*** The input ***
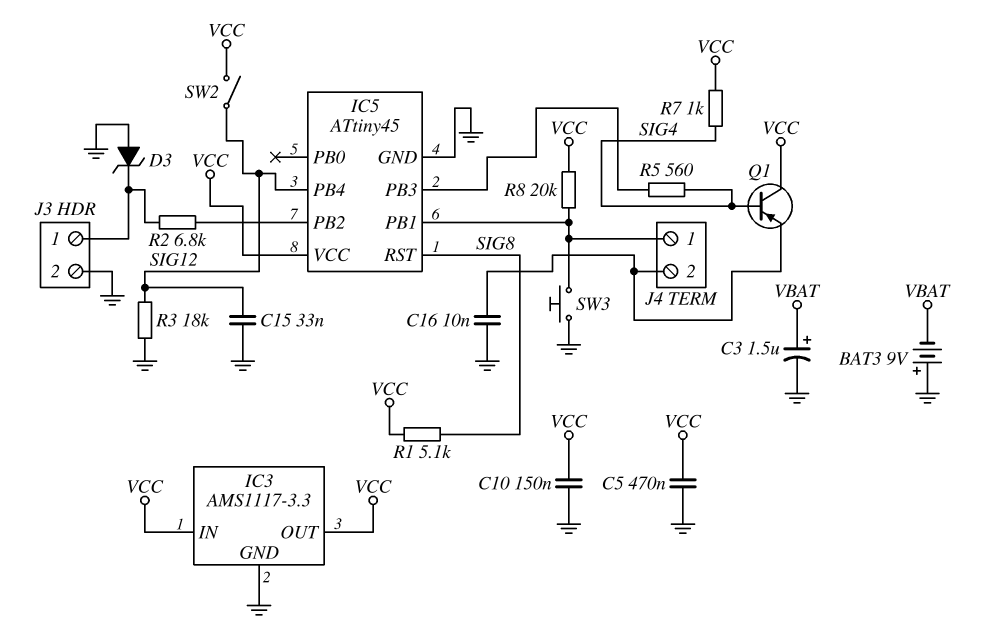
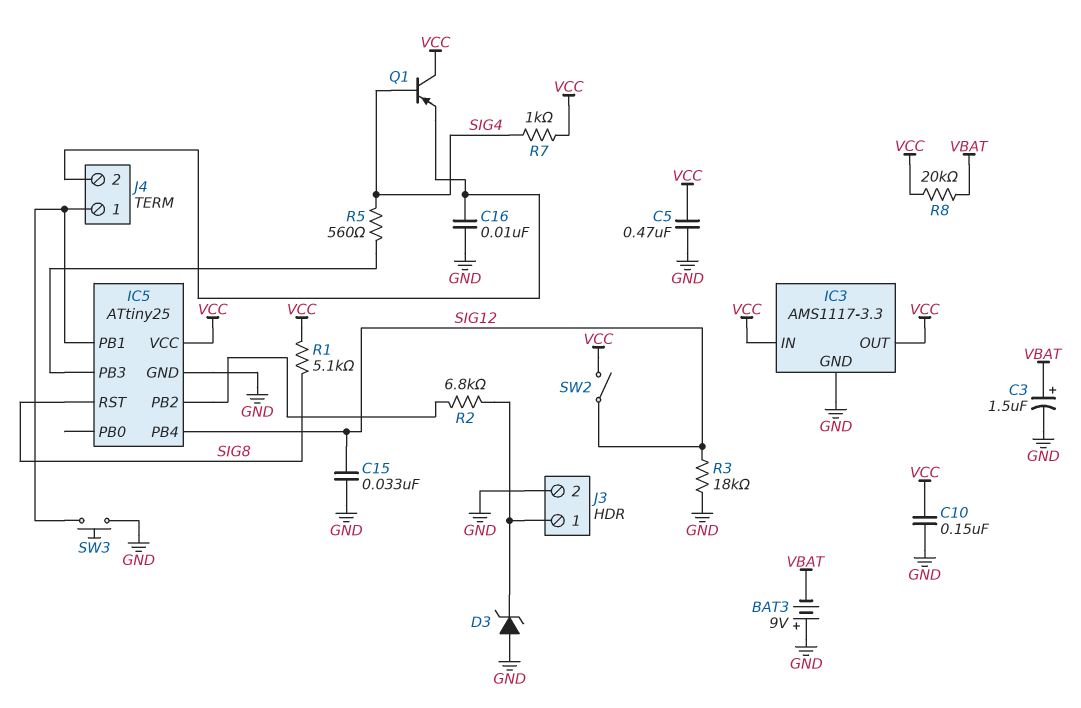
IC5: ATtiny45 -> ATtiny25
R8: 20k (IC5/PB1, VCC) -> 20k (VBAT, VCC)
*** End of The input ***
*** The input ***
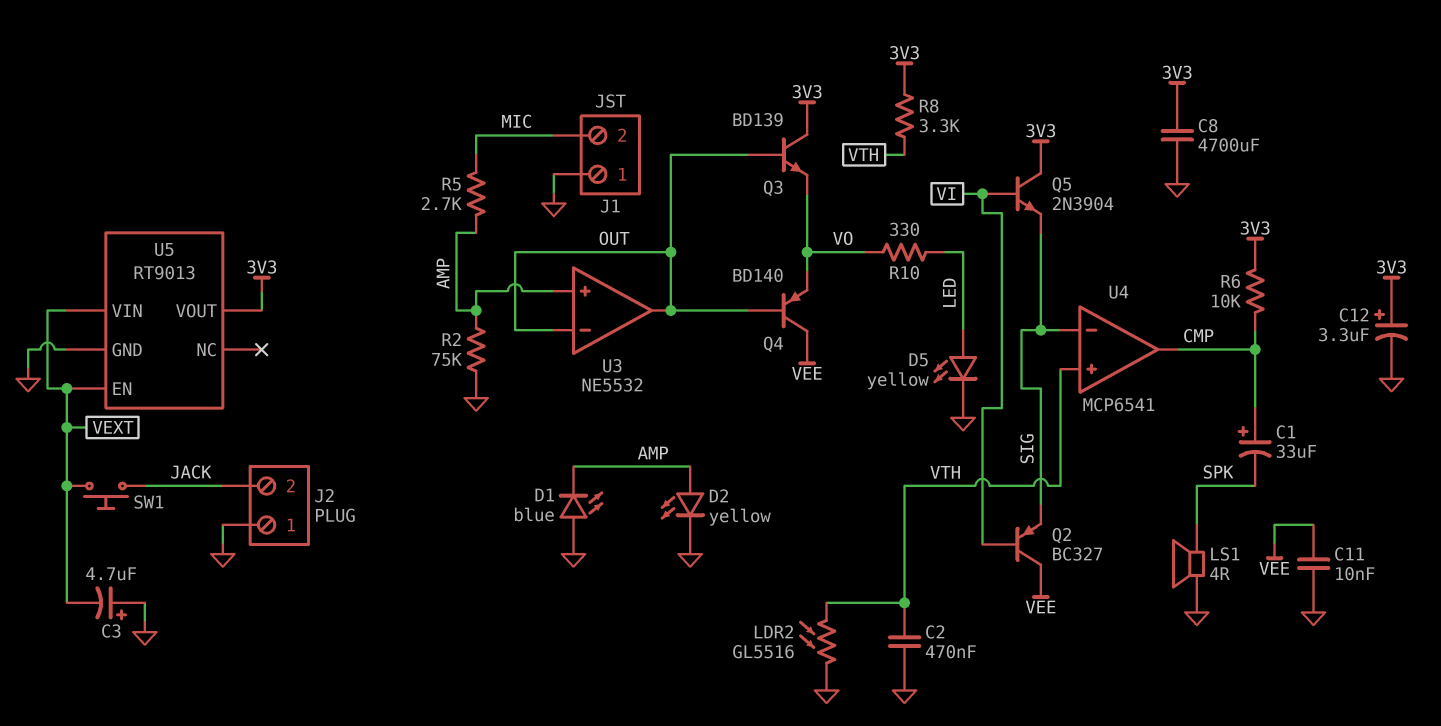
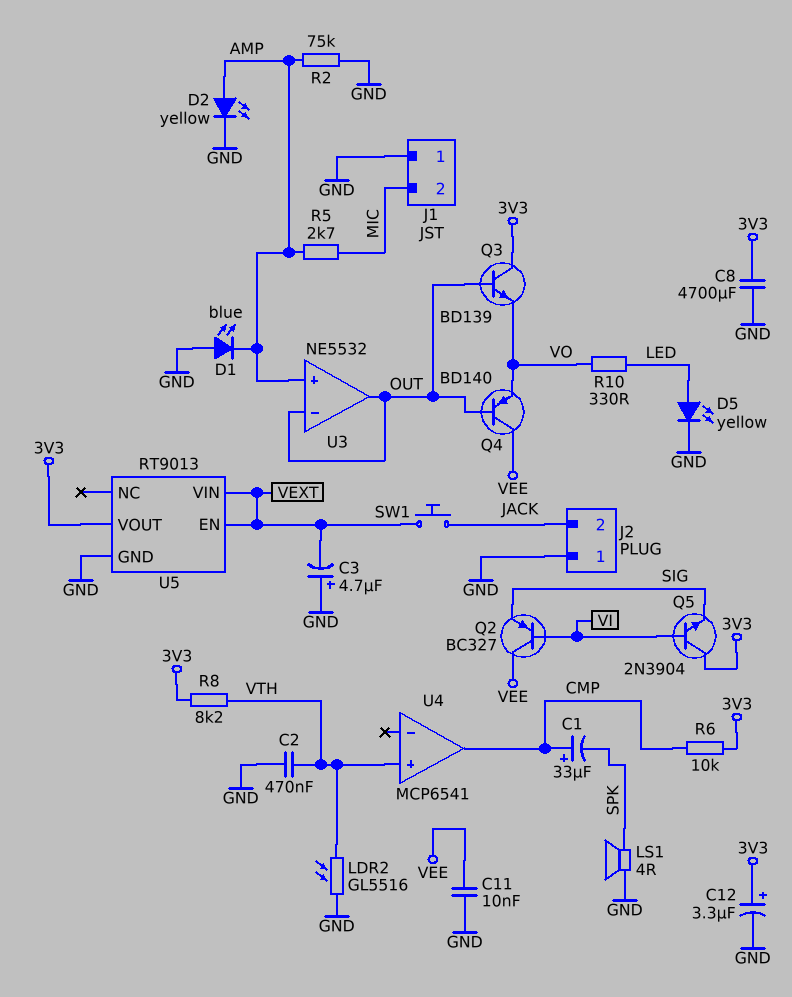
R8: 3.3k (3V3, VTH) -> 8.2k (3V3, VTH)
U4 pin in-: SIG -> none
*** End of The input ***
*** The input ***
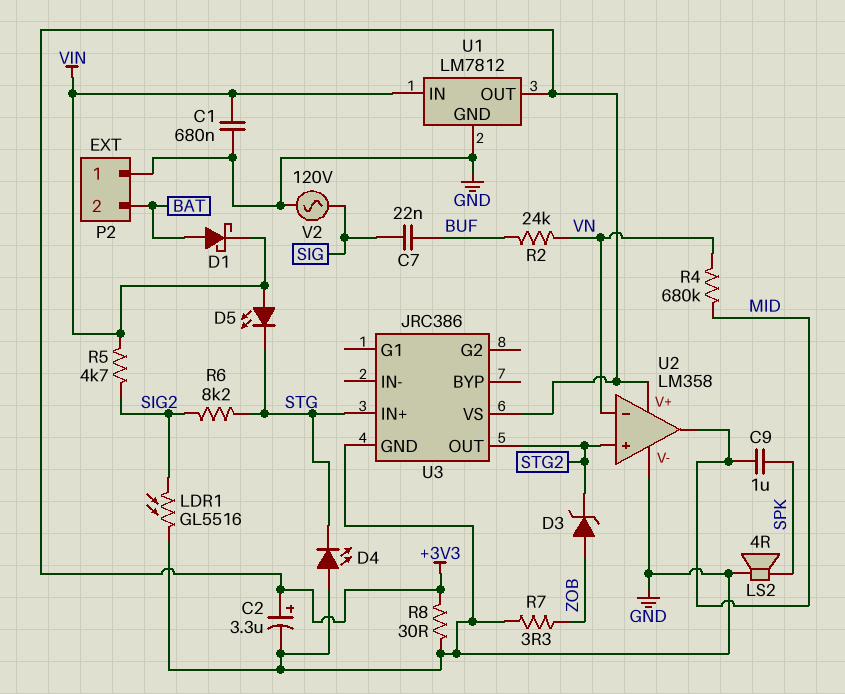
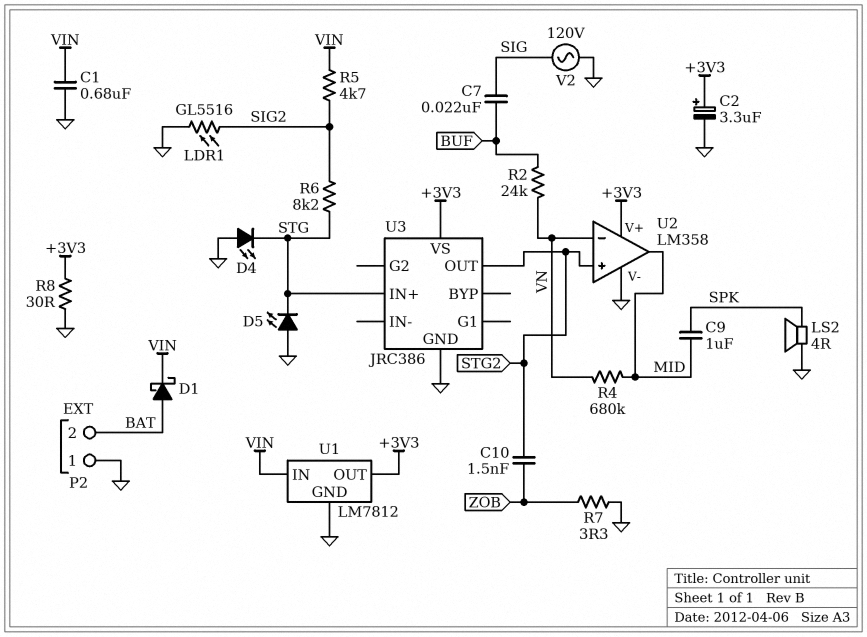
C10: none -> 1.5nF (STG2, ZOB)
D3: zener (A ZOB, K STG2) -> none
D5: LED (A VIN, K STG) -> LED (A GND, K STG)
*** End of The input ***
# Work task
Only a number is expected here: the count of lines in the listing that hold the string "none".

# Task solution
3